§ ACTIVITY
Transcribe the listing in full, excluding any pictures.

§ STORED DATA
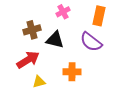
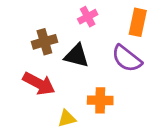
red arrow: (28, 60) -> (39, 84), turned 60
yellow triangle: (39, 82) -> (67, 118), moved

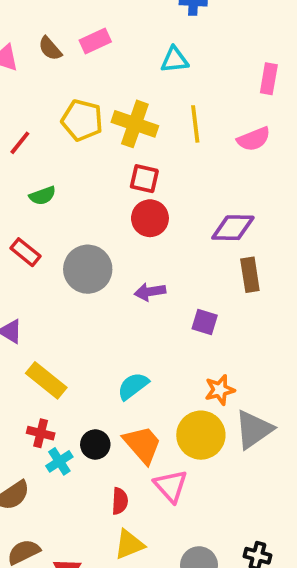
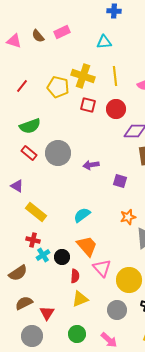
yellow pentagon: (82, 120) -> (58, 87), moved
green semicircle: (42, 196) -> (30, 126), moved, size x1.5
red circle: (150, 218) -> (116, 109), moved
red rectangle: (26, 252) -> (29, 153), moved
yellow circle: (201, 435) -> (129, 280), moved
black circle: (95, 445) -> (62, 257), moved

§ ANSWER BELOW
red arrow: (28, 60) -> (39, 84), turned 60
yellow triangle: (39, 82) -> (67, 118), moved

yellow pentagon: (82, 120) -> (58, 87), moved
green semicircle: (42, 196) -> (30, 126), moved, size x1.5
red circle: (150, 218) -> (116, 109), moved
red rectangle: (26, 252) -> (29, 153), moved
yellow circle: (201, 435) -> (129, 280), moved
black circle: (95, 445) -> (62, 257), moved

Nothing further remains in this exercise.